- _PROBLEM REQUIREMENTS_
Count the lines in the items below that contain the string "ceramic", with case counting, and reply with only the number.

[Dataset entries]
======

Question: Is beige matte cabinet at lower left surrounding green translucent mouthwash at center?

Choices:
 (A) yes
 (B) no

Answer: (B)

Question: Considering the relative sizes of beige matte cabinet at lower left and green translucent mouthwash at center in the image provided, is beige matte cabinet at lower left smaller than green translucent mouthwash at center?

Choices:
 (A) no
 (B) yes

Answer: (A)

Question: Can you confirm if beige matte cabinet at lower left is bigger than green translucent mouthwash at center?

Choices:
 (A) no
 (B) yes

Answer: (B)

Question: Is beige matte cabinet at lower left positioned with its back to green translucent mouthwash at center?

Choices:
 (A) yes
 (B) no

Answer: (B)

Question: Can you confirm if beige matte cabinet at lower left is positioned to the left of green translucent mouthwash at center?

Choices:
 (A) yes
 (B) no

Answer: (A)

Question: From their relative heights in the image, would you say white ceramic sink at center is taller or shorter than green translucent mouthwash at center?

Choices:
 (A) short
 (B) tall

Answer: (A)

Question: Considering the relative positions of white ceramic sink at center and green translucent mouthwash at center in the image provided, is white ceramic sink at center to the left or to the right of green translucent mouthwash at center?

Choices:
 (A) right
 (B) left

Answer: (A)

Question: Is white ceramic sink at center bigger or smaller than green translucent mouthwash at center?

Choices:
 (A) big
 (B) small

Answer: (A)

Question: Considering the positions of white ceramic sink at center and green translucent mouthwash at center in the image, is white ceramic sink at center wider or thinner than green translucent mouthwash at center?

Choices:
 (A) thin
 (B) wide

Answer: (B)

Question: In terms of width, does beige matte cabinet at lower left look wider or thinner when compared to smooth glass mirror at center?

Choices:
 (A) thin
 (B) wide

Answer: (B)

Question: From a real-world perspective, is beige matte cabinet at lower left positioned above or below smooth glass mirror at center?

======

- _RESPONSE TO THE TASK_
4